The problem
Please restate the data word for word, in full.

The input

════

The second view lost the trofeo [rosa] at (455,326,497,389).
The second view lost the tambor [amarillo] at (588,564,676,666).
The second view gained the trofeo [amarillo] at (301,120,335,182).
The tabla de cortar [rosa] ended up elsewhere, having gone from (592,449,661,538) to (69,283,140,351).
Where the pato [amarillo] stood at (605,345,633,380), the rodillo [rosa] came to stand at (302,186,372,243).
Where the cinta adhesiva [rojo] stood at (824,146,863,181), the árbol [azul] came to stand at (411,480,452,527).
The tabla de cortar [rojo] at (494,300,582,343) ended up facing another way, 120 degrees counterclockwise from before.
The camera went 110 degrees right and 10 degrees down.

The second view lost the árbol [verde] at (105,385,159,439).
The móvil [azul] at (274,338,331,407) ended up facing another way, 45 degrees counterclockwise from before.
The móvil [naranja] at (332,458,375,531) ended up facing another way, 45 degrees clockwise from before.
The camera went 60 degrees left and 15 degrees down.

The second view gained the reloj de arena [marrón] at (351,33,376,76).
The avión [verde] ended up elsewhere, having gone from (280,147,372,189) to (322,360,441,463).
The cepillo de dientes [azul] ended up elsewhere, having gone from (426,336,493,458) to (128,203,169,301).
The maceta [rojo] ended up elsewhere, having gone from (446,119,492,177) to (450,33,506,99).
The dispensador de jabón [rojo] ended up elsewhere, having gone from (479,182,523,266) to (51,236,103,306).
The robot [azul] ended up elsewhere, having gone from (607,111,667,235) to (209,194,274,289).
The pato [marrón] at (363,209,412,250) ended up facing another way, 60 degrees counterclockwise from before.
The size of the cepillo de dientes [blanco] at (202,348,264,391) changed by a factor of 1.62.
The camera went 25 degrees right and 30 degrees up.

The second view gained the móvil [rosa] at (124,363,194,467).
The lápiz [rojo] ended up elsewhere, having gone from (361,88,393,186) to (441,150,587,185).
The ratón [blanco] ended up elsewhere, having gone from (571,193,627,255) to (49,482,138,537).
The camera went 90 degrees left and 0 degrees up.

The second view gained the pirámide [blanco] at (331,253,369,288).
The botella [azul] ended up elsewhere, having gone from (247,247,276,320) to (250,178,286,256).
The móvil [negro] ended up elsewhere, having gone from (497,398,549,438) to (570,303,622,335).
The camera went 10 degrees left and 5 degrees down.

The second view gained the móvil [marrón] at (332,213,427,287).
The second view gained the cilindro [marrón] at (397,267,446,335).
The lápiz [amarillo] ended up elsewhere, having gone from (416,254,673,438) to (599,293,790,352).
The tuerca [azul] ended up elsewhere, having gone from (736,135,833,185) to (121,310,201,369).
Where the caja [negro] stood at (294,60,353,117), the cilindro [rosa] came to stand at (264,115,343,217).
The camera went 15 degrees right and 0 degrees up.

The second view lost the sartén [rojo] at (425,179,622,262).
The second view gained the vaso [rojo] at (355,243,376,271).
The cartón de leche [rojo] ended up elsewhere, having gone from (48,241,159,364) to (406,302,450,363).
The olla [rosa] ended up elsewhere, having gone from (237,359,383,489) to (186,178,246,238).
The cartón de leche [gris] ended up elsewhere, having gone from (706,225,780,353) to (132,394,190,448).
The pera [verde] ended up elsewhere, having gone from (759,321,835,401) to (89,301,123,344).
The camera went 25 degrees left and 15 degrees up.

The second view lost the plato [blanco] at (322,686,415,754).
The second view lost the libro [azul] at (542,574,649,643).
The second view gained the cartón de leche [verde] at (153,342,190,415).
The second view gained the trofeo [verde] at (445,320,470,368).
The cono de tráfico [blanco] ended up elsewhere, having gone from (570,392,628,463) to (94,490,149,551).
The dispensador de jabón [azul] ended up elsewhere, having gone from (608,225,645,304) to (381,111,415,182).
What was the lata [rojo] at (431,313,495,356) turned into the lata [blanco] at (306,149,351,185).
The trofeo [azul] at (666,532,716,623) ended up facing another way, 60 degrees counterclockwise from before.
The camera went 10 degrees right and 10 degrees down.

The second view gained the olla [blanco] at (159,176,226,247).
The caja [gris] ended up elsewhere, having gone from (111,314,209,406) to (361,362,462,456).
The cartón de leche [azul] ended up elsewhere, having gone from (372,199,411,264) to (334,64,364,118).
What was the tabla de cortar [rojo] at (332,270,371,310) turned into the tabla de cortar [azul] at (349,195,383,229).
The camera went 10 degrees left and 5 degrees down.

════

Result for this task
The second view lost the trofeo [rosa] at (455,326,497,389).
The second view lost the tambor [amarillo] at (588,564,676,666).
The second view gained the trofeo [amarillo] at (301,120,335,182).
The tabla de cortar [rosa] ended up elsewhere, having gone from (592,449,661,538) to (69,283,140,351).
Where the pato [amarillo] stood at (605,345,633,380), the rodillo [rosa] came to stand at (302,186,372,243).
Where the cinta adhesiva [rojo] stood at (824,146,863,181), the árbol [azul] came to stand at (411,480,452,527).
The tabla de cortar [rojo] at (494,300,582,343) ended up facing another way, 120 degrees counterclockwise from before.
The camera went 110 degrees right and 10 degrees down.

The second view lost the árbol [verde] at (105,385,159,439).
The móvil [azul] at (274,338,331,407) ended up facing another way, 45 degrees counterclockwise from before.
The móvil [naranja] at (332,458,375,531) ended up facing another way, 45 degrees clockwise from before.
The camera went 60 degrees left and 15 degrees down.

The second view gained the reloj de arena [marrón] at (351,33,376,76).
The avión [verde] ended up elsewhere, having gone from (280,147,372,189) to (322,360,441,463).
The cepillo de dientes [azul] ended up elsewhere, having gone from (426,336,493,458) to (128,203,169,301).
The maceta [rojo] ended up elsewhere, having gone from (446,119,492,177) to (450,33,506,99).
The dispensador de jabón [rojo] ended up elsewhere, having gone from (479,182,523,266) to (51,236,103,306).
The robot [azul] ended up elsewhere, having gone from (607,111,667,235) to (209,194,274,289).
The pato [marrón] at (363,209,412,250) ended up facing another way, 60 degrees counterclockwise from before.
The size of the cepillo de dientes [blanco] at (202,348,264,391) changed by a factor of 1.62.
The camera went 25 degrees right and 30 degrees up.

The second view gained the móvil [rosa] at (124,363,194,467).
The lápiz [rojo] ended up elsewhere, having gone from (361,88,393,186) to (441,150,587,185).
The ratón [blanco] ended up elsewhere, having gone from (571,193,627,255) to (49,482,138,537).
The camera went 90 degrees left and 0 degrees up.

The second view gained the pirámide [blanco] at (331,253,369,288).
The botella [azul] ended up elsewhere, having gone from (247,247,276,320) to (250,178,286,256).
The móvil [negro] ended up elsewhere, having gone from (497,398,549,438) to (570,303,622,335).
The camera went 10 degrees left and 5 degrees down.

The second view gained the móvil [marrón] at (332,213,427,287).
The second view gained the cilindro [marrón] at (397,267,446,335).
The lápiz [amarillo] ended up elsewhere, having gone from (416,254,673,438) to (599,293,790,352).
The tuerca [azul] ended up elsewhere, having gone from (736,135,833,185) to (121,310,201,369).
Where the caja [negro] stood at (294,60,353,117), the cilindro [rosa] came to stand at (264,115,343,217).
The camera went 15 degrees right and 0 degrees up.

The second view lost the sartén [rojo] at (425,179,622,262).
The second view gained the vaso [rojo] at (355,243,376,271).
The cartón de leche [rojo] ended up elsewhere, having gone from (48,241,159,364) to (406,302,450,363).
The olla [rosa] ended up elsewhere, having gone from (237,359,383,489) to (186,178,246,238).
The cartón de leche [gris] ended up elsewhere, having gone from (706,225,780,353) to (132,394,190,448).
The pera [verde] ended up elsewhere, having gone from (759,321,835,401) to (89,301,123,344).
The camera went 25 degrees left and 15 degrees up.

The second view lost the plato [blanco] at (322,686,415,754).
The second view lost the libro [azul] at (542,574,649,643).
The second view gained the cartón de leche [verde] at (153,342,190,415).
The second view gained the trofeo [verde] at (445,320,470,368).
The cono de tráfico [blanco] ended up elsewhere, having gone from (570,392,628,463) to (94,490,149,551).
The dispensador de jabón [azul] ended up elsewhere, having gone from (608,225,645,304) to (381,111,415,182).
What was the lata [rojo] at (431,313,495,356) turned into the lata [blanco] at (306,149,351,185).
The trofeo [azul] at (666,532,716,623) ended up facing another way, 60 degrees counterclockwise from before.
The camera went 10 degrees right and 10 degrees down.

The second view gained the olla [blanco] at (159,176,226,247).
The caja [gris] ended up elsewhere, having gone from (111,314,209,406) to (361,362,462,456).
The cartón de leche [azul] ended up elsewhere, having gone from (372,199,411,264) to (334,64,364,118).
What was the tabla de cortar [rojo] at (332,270,371,310) turned into the tabla de cortar [azul] at (349,195,383,229).
The camera went 10 degrees left and 5 degrees down.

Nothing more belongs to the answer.